» **Activity**: Which lines of the records contain the word "side"? Copy each one.

» **Before and after comparisons**:
=== Begin Enclosure ===

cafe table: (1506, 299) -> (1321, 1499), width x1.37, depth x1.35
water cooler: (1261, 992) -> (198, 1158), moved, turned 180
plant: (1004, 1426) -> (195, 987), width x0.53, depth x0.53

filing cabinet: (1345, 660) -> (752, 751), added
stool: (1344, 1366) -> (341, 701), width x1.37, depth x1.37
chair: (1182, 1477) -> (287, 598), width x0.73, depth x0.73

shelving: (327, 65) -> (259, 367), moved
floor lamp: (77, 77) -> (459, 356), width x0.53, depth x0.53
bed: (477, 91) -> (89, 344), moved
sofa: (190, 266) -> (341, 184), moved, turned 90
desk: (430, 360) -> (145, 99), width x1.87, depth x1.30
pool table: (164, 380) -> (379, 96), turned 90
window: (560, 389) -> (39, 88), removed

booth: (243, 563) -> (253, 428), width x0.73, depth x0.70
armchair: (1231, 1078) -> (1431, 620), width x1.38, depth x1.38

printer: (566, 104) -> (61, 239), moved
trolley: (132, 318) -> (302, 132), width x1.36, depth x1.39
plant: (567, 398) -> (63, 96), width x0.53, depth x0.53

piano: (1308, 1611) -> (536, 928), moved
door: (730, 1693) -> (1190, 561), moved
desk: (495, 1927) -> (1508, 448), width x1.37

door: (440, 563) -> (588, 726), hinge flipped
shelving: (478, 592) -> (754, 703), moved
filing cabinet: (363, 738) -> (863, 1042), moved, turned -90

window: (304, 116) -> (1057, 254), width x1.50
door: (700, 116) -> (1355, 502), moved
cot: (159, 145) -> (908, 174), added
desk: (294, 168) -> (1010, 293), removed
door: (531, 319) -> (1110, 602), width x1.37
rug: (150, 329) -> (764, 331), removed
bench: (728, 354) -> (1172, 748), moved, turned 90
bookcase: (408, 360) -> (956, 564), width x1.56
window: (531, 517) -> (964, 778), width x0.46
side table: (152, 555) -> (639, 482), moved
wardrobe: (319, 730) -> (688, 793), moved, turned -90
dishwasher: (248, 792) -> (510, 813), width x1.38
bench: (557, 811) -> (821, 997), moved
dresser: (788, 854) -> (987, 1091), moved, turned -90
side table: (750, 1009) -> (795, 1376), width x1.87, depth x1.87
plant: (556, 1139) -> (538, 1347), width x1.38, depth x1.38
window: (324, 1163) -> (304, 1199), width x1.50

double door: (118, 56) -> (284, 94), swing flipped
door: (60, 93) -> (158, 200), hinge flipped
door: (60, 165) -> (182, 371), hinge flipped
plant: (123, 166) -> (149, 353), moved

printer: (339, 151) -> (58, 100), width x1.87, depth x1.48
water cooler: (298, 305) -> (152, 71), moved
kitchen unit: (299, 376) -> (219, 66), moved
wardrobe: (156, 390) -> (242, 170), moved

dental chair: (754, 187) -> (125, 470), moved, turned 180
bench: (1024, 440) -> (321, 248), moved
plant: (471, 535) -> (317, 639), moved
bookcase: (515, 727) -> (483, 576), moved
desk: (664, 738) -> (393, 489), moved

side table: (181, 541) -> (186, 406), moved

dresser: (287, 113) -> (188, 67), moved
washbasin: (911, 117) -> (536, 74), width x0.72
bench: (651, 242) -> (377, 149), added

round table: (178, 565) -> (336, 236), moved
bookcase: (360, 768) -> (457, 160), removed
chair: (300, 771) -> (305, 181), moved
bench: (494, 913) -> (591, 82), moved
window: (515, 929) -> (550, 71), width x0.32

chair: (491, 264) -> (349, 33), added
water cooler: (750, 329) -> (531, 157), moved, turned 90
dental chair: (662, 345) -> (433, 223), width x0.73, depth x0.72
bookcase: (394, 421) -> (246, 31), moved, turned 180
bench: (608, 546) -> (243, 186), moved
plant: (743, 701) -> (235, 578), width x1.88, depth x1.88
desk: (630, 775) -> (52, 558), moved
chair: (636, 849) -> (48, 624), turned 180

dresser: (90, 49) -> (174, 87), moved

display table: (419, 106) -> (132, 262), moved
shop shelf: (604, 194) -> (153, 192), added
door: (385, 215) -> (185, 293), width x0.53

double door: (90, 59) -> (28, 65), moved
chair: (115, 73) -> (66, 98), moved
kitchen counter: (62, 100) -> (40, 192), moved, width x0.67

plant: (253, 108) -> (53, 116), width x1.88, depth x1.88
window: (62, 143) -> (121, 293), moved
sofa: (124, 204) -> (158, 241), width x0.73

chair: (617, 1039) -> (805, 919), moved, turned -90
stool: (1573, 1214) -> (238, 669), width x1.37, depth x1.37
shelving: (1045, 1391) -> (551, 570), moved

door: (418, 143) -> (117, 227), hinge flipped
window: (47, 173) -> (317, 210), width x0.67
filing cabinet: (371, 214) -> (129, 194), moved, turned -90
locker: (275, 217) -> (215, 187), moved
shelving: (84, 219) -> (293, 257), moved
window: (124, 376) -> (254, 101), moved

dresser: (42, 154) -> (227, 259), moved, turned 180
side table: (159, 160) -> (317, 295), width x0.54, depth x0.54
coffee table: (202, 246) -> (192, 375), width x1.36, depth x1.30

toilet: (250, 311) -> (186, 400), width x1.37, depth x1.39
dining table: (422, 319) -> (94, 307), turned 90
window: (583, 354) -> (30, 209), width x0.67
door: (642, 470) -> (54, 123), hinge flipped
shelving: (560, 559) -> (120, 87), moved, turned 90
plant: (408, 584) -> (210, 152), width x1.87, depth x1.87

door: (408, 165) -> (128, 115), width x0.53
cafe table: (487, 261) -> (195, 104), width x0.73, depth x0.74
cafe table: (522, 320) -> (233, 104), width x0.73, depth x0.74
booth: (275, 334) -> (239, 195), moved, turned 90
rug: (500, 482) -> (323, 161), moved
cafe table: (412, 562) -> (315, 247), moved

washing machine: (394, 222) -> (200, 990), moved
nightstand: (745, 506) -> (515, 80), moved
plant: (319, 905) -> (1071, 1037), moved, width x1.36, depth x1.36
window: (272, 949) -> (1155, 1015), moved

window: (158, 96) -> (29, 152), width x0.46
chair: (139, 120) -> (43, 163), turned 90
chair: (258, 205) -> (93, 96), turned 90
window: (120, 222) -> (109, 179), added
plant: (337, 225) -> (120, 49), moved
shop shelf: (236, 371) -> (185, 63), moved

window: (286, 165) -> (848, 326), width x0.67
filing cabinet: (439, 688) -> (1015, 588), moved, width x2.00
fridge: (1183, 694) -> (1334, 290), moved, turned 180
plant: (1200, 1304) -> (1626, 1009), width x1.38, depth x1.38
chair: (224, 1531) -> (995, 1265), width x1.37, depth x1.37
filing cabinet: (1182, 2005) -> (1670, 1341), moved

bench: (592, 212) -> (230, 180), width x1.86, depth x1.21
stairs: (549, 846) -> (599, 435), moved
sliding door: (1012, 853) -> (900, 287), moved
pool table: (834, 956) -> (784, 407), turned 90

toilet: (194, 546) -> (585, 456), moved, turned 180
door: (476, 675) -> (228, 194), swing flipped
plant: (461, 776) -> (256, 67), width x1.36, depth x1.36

=== End Enclosure ===

» **Response to this task**:
side table: (152, 555) -> (639, 482), moved
side table: (750, 1009) -> (795, 1376), width x1.87, depth x1.87
side table: (181, 541) -> (186, 406), moved
side table: (159, 160) -> (317, 295), width x0.54, depth x0.54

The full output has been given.